How to complete this task: In the entries below, the line with "(142, 374) = (239, 180): black" marks the start. Return it and every following line exactly, ending with the last.

Material for this exercise:
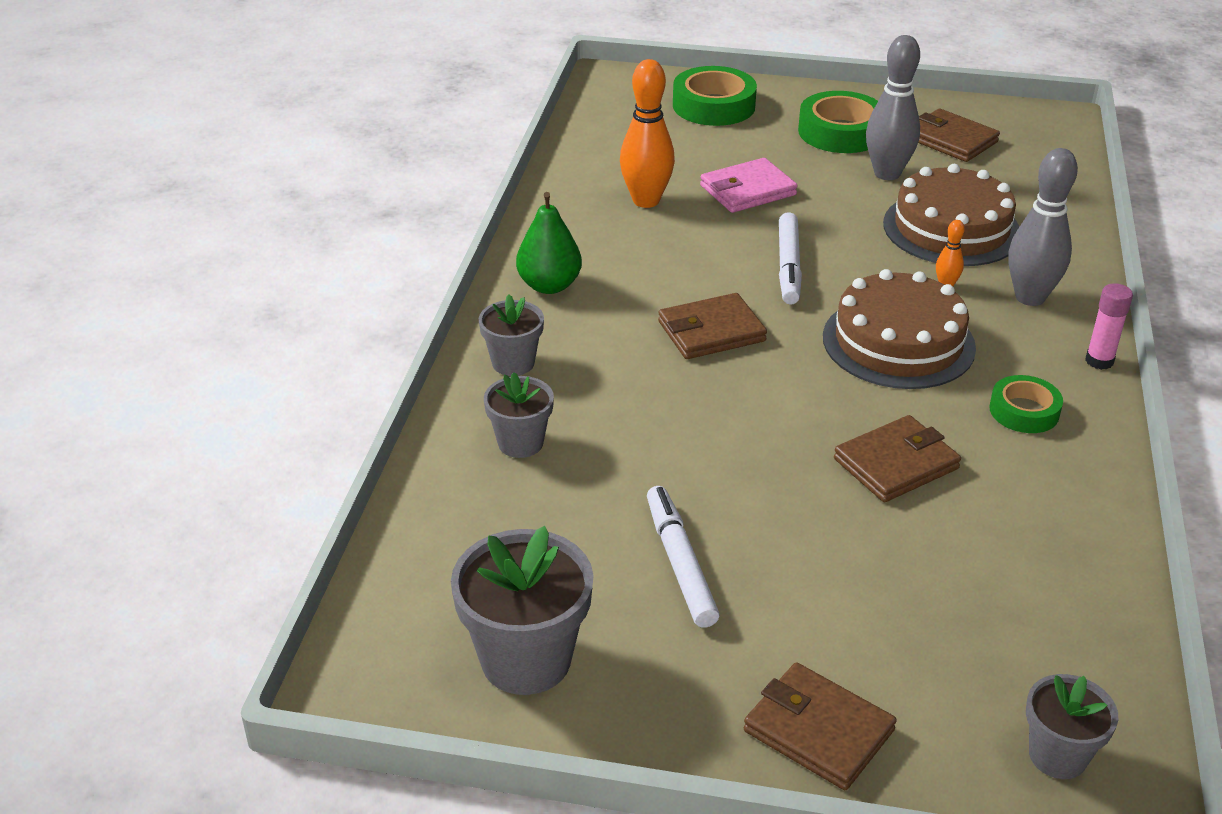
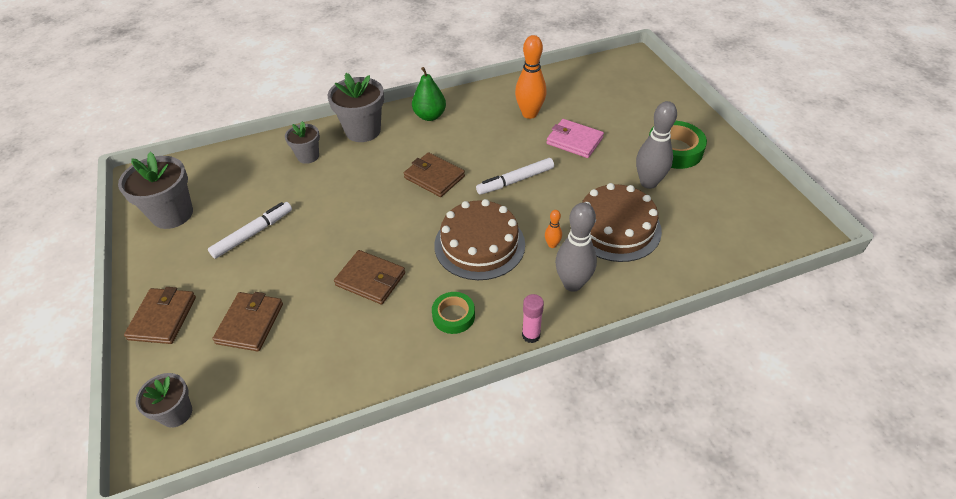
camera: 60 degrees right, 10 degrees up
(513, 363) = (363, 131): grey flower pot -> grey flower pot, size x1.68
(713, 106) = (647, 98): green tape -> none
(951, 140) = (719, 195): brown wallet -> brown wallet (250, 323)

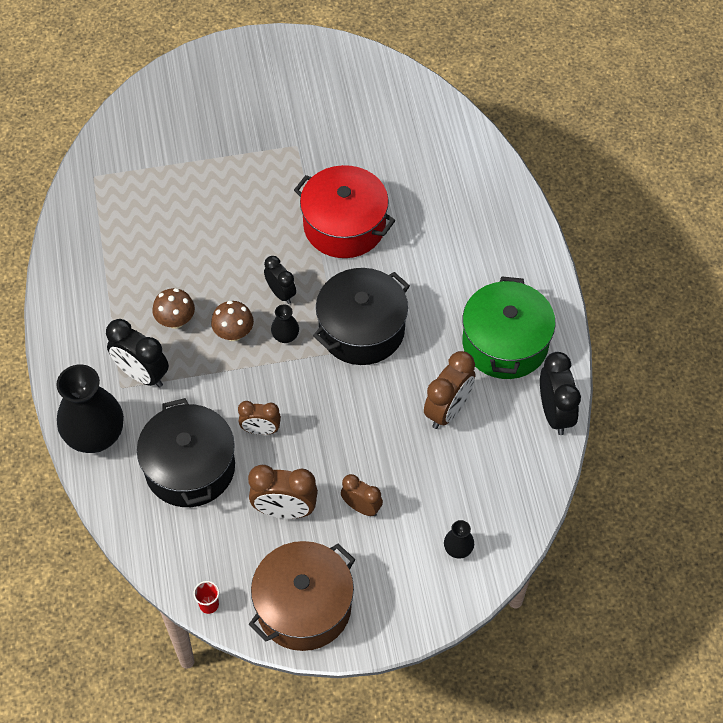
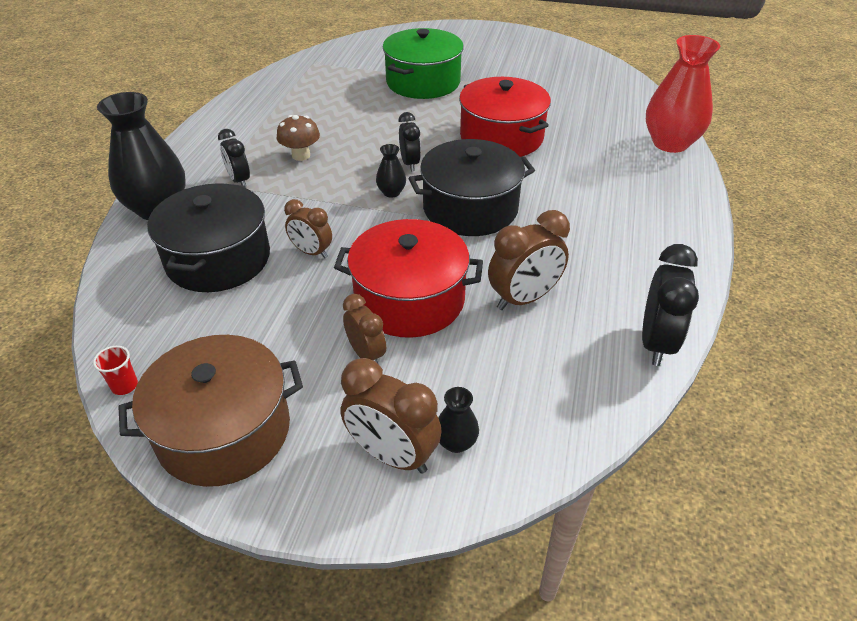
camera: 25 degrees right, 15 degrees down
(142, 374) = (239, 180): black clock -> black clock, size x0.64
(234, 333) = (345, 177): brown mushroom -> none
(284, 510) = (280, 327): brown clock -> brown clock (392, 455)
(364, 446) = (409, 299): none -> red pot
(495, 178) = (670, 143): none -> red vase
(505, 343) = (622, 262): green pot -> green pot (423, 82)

Written answer:
(142, 374) = (239, 180): black clock -> black clock, size x0.64
(234, 333) = (345, 177): brown mushroom -> none
(284, 510) = (280, 327): brown clock -> brown clock (392, 455)
(364, 446) = (409, 299): none -> red pot
(495, 178) = (670, 143): none -> red vase
(505, 343) = (622, 262): green pot -> green pot (423, 82)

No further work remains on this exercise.